**Exercise instructions**
This exercise asks for the entries to be repeated exactly, without their images.

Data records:
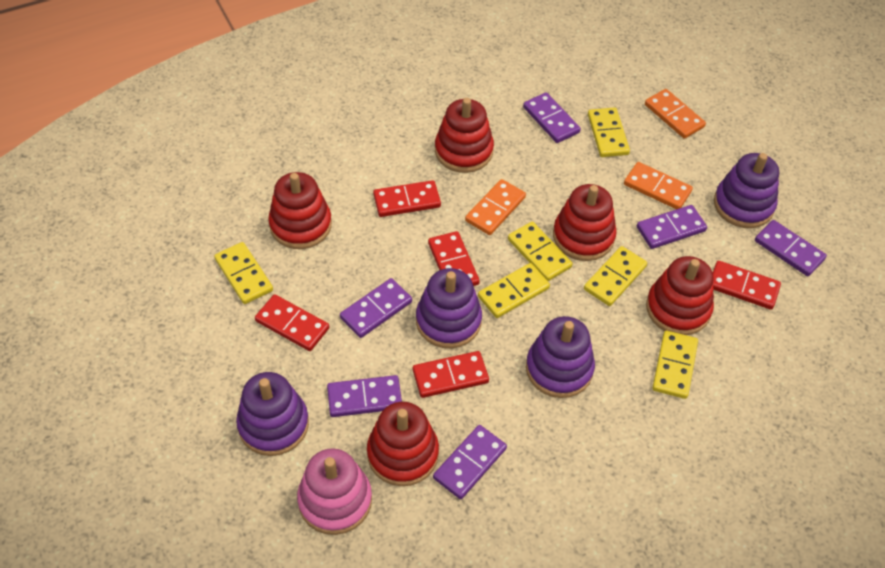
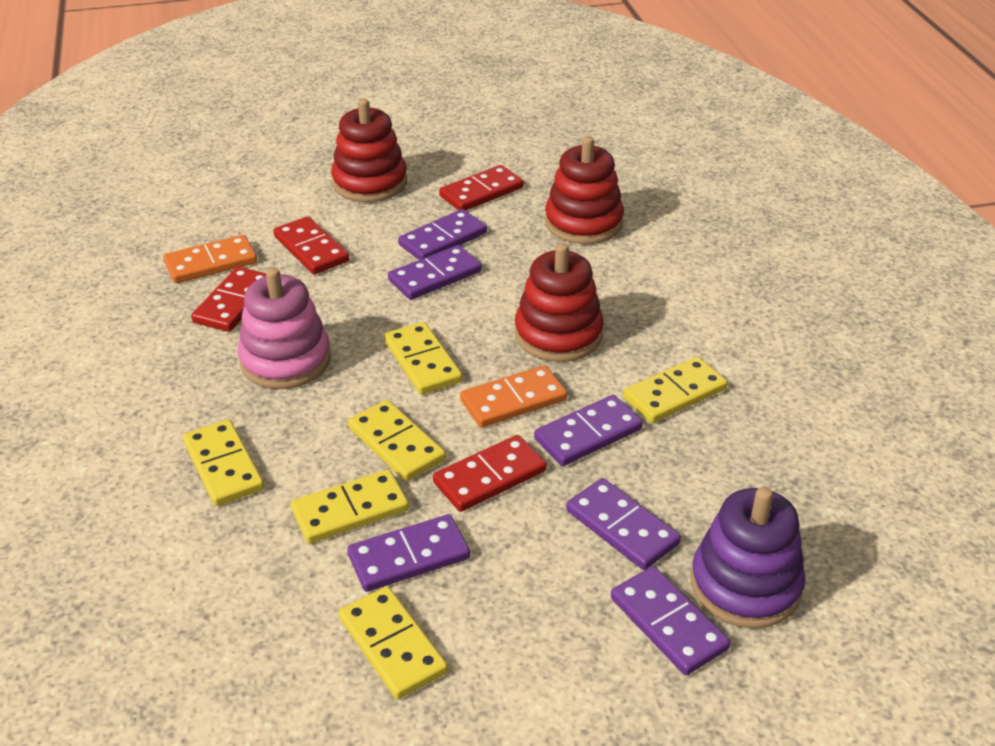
orange domino: 3 -> 2
purple stacking toy: 4 -> 1
red domino: 5 -> 4
red stacking toy: 5 -> 3

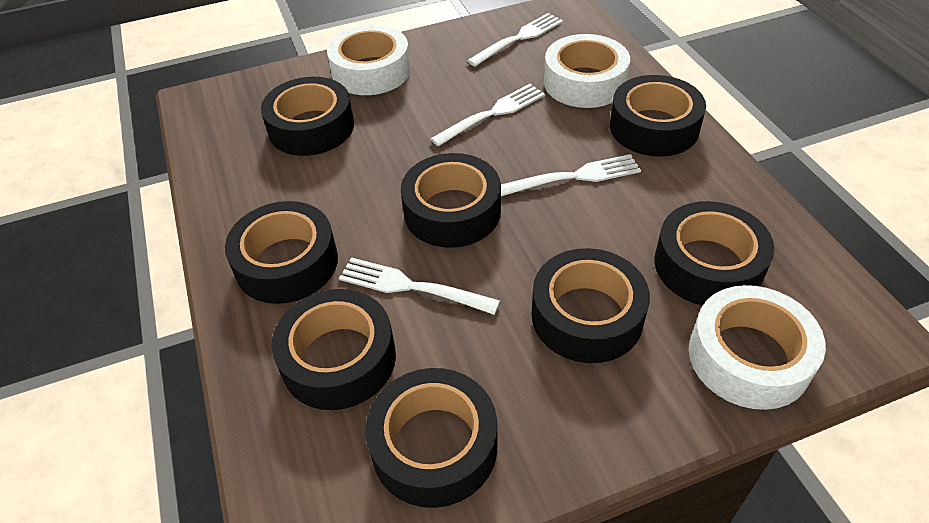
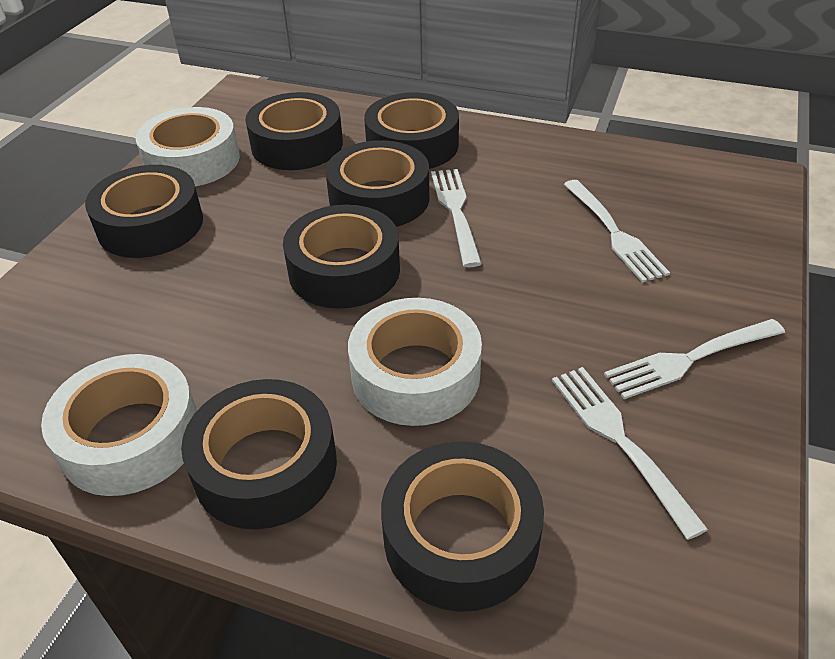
black tape: 8 -> 7

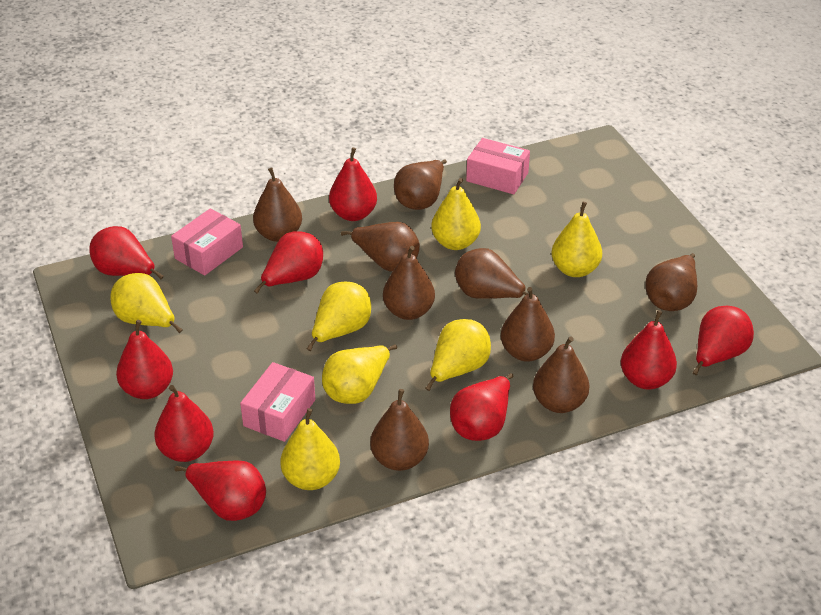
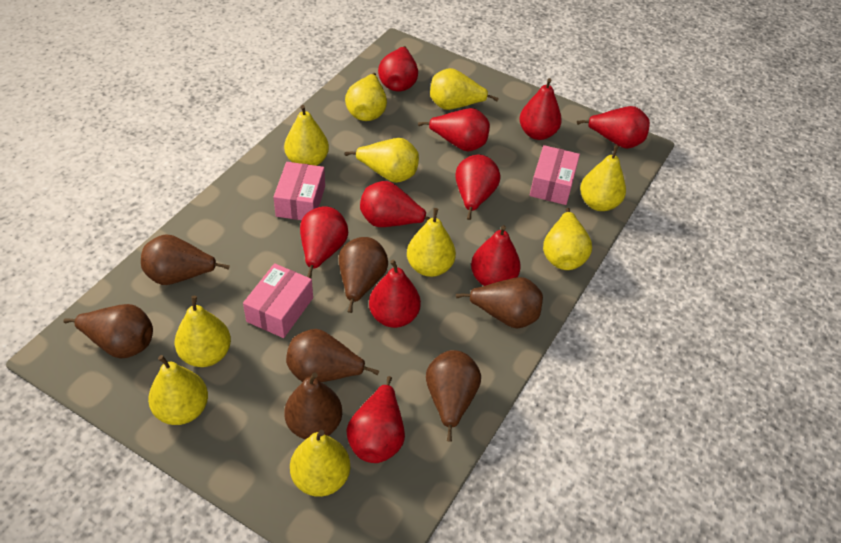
brown pear: 9 -> 7
red pear: 9 -> 10
yellow pear: 7 -> 10

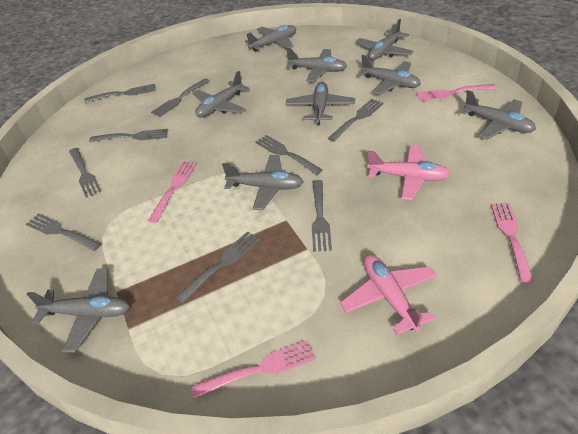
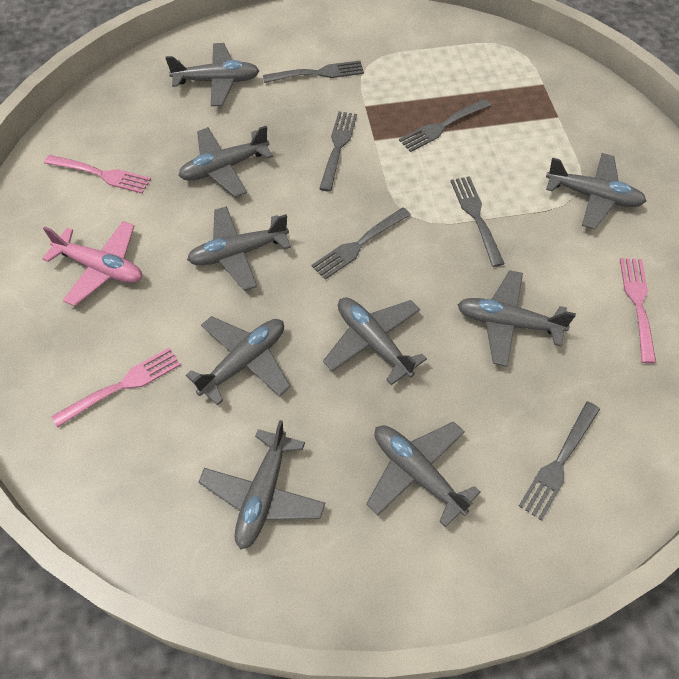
grey fork: 9 -> 6
pink fork: 4 -> 3
pink plane: 2 -> 1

**Solution below**
orange domino: 3 -> 2
purple stacking toy: 4 -> 1
red domino: 5 -> 4
red stacking toy: 5 -> 3

black tape: 8 -> 7

brown pear: 9 -> 7
red pear: 9 -> 10
yellow pear: 7 -> 10

grey fork: 9 -> 6
pink fork: 4 -> 3
pink plane: 2 -> 1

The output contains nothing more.